**What the exercise asks**
Emit only the lines from the line containing "Segment anything that" through the last line of the entries, unchanged.

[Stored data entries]
○ ○ ○ ○

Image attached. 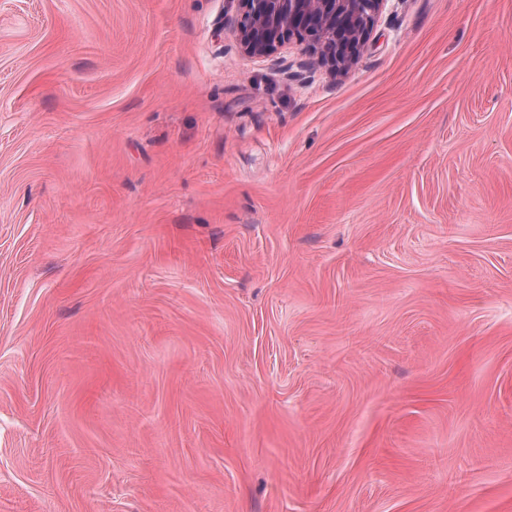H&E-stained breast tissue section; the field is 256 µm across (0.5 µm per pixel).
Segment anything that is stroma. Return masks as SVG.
<instances>
[{
    "label": "stroma",
    "mask_w": 512,
    "mask_h": 512,
    "mask_svg": "<svg viewBox=\"0 0 512 512\" xmlns=\"http://www.w3.org/2000/svg\"><path fill=\"white\" fill-rule=\"evenodd\" d=\"M243 12L0 0V512H512V0ZM240 44L266 55L292 37L307 40L336 72L346 71L364 45L384 0H242Z\"/></svg>",
    "instance_id": "obj_1"
}]
</instances>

○ ○ ○ ○

**Solution to the exercise**
Segment anything that is stroma. Return masks as SVG.
<instances>
[{
    "label": "stroma",
    "mask_w": 512,
    "mask_h": 512,
    "mask_svg": "<svg viewBox=\"0 0 512 512\" xmlns=\"http://www.w3.org/2000/svg\"><path fill=\"white\" fill-rule=\"evenodd\" d=\"M243 12L0 0V512H512V0ZM240 44L266 55L292 37L307 40L336 72L346 71L364 45L384 0H242Z\"/></svg>",
    "instance_id": "obj_1"
}]
</instances>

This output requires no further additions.